| Supplied data |

+++

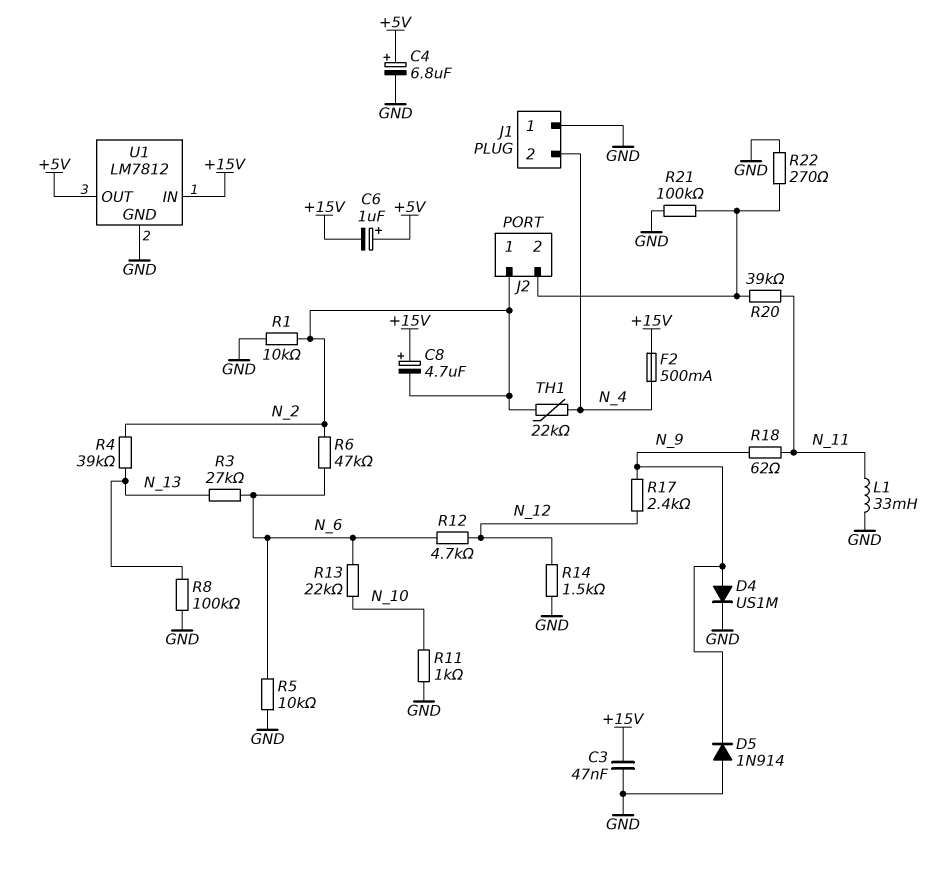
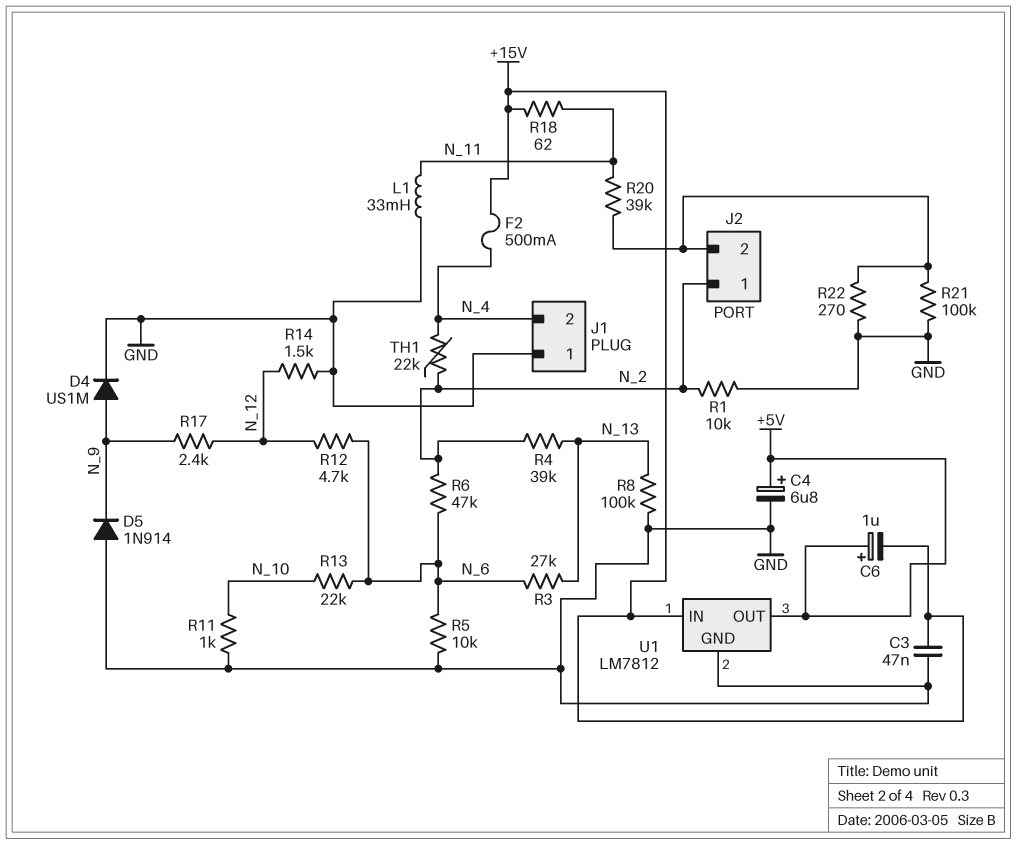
C8: 4.7uF (plus +15V, minus N_2) -> none
R18: 62 (N_9, N_11) -> 62 (+15V, N_11)

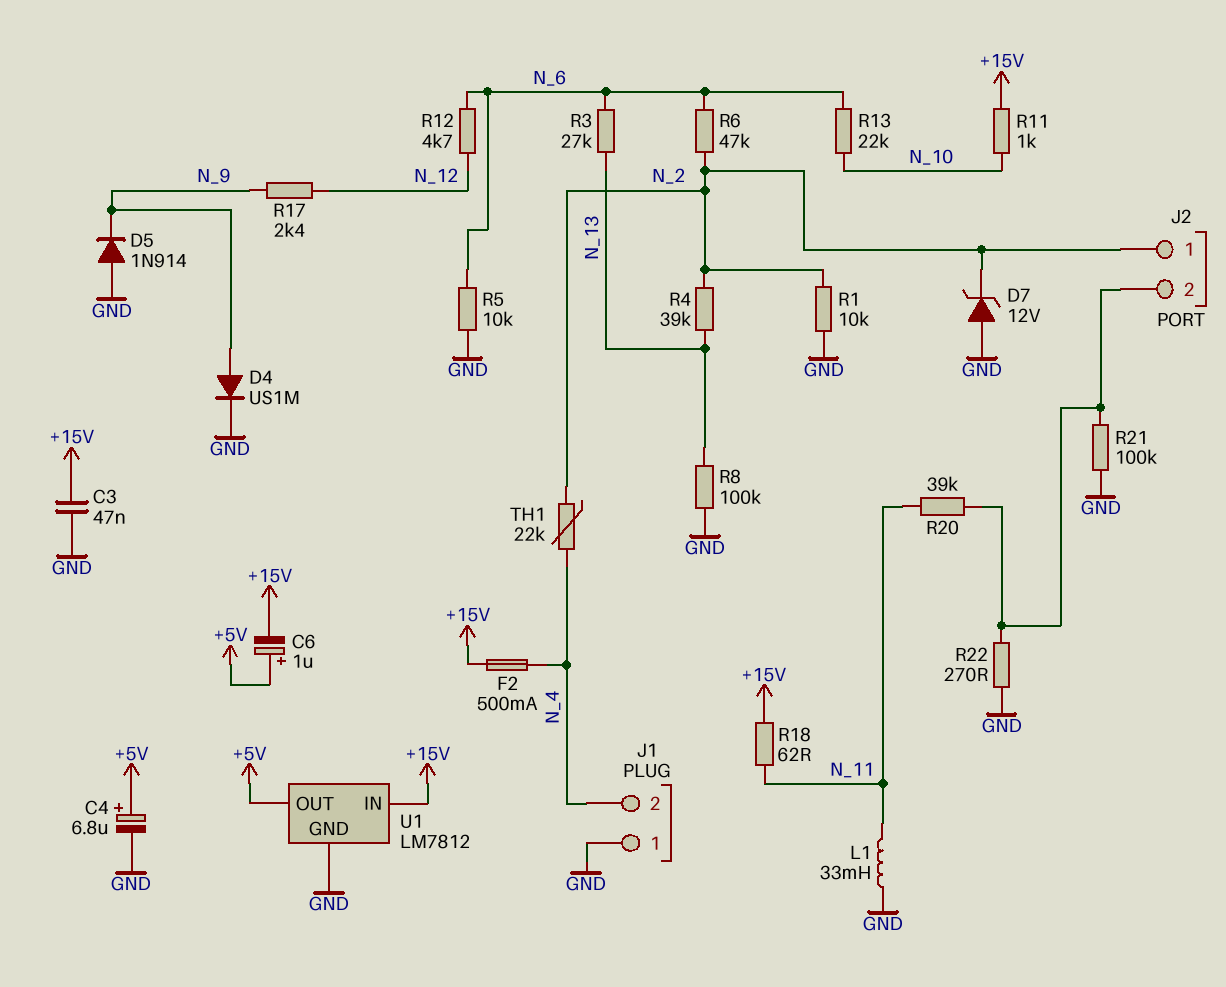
D7: none -> zener 12V (A GND, K N_2)
R11: 1k (GND, N_10) -> 1k (+15V, N_10)
R14: 1.5k (GND, N_12) -> none

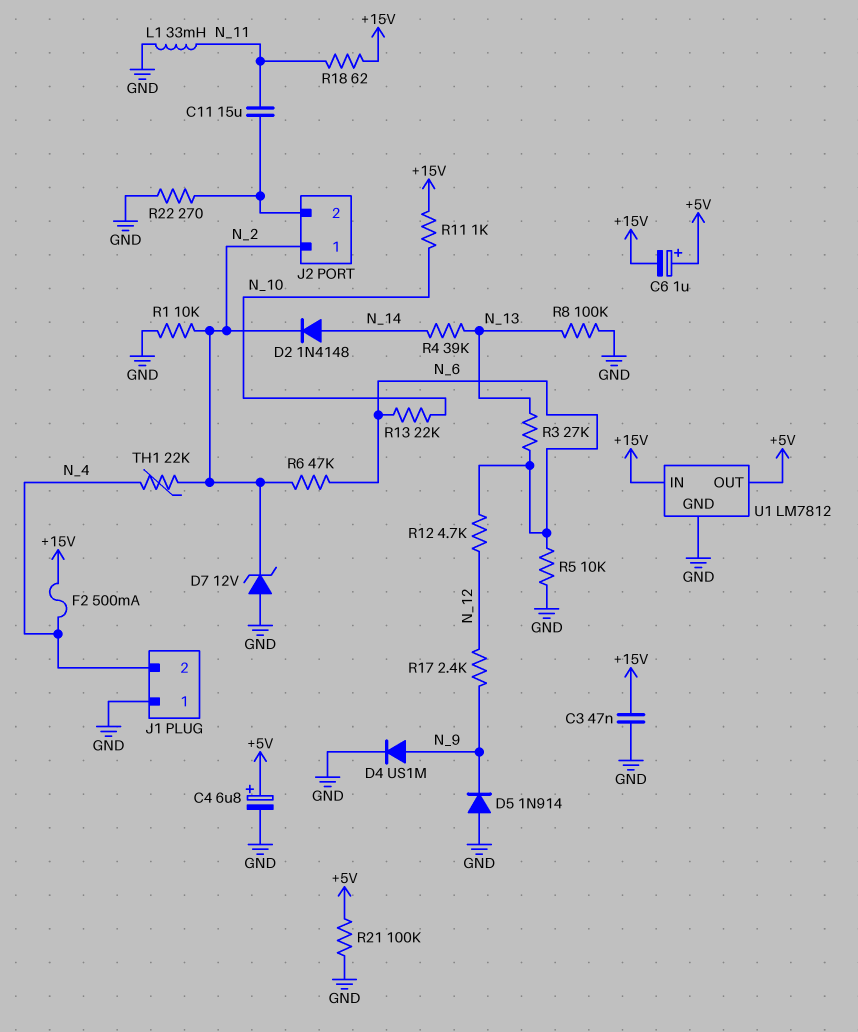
C11: none -> 15uF (J2/2, N_11)
D2: none -> diode 1N4148 (A N_14, K N_2)
R4: 39k (N_2, N_13) -> 39k (N_13, N_14)
R20: 39k (J2/2, N_11) -> none
R21: 100k (GND, J2/2) -> 100k (+5V, GND)

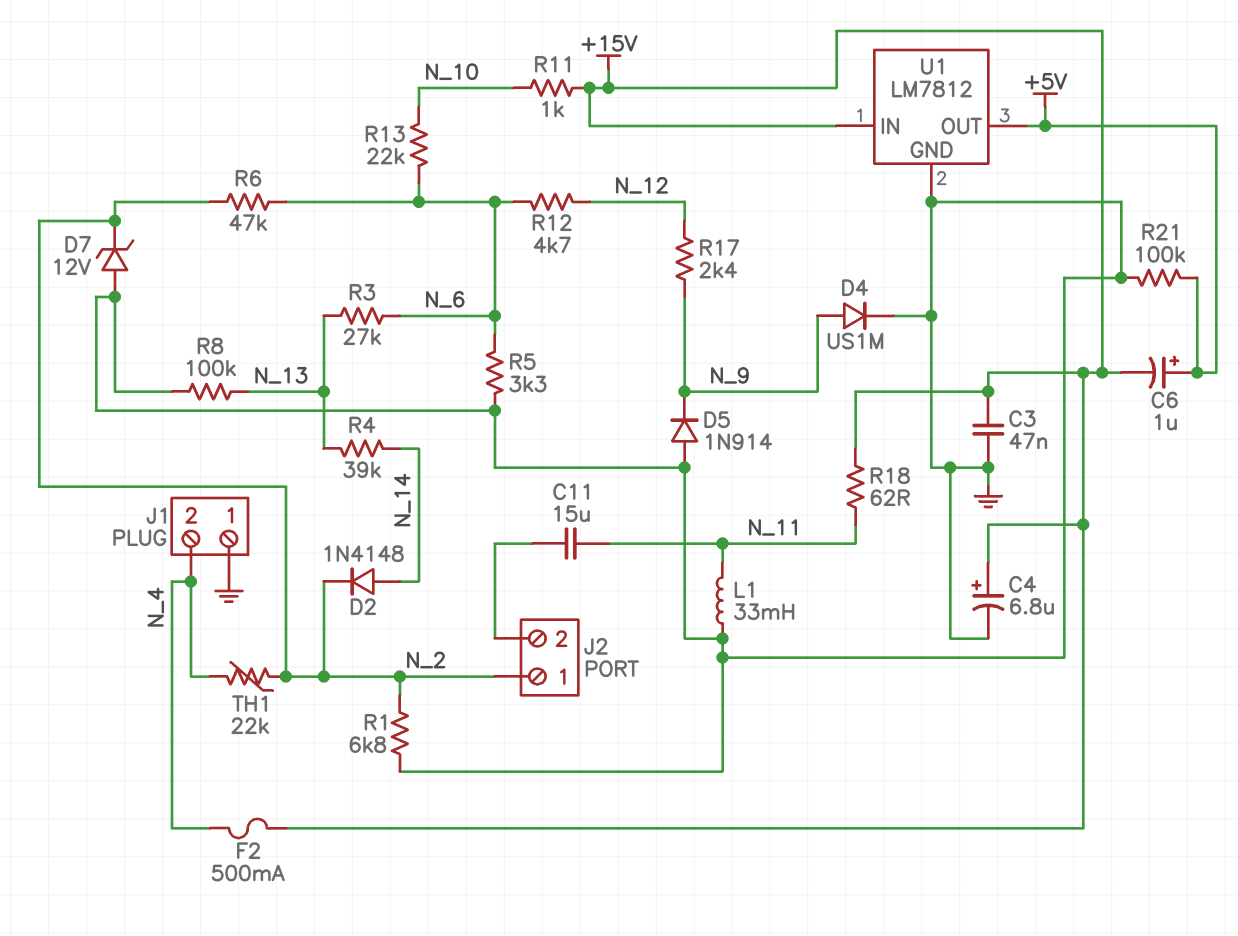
C4: 6.8uF (plus +5V, minus GND) -> 6.8uF (plus +15V, minus GND)
R1: 10k (GND, N_2) -> 6.8k (GND, N_2)
R5: 10k (GND, N_6) -> 3.3k (GND, N_6)
R22: 270 (GND, J2/2) -> none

+++

| Task statement |
Omit the pictures, then output every record exactly as given.

| Your response |
C8: 4.7uF (plus +15V, minus N_2) -> none
R18: 62 (N_9, N_11) -> 62 (+15V, N_11)

D7: none -> zener 12V (A GND, K N_2)
R11: 1k (GND, N_10) -> 1k (+15V, N_10)
R14: 1.5k (GND, N_12) -> none

C11: none -> 15uF (J2/2, N_11)
D2: none -> diode 1N4148 (A N_14, K N_2)
R4: 39k (N_2, N_13) -> 39k (N_13, N_14)
R20: 39k (J2/2, N_11) -> none
R21: 100k (GND, J2/2) -> 100k (+5V, GND)

C4: 6.8uF (plus +5V, minus GND) -> 6.8uF (plus +15V, minus GND)
R1: 10k (GND, N_2) -> 6.8k (GND, N_2)
R5: 10k (GND, N_6) -> 3.3k (GND, N_6)
R22: 270 (GND, J2/2) -> none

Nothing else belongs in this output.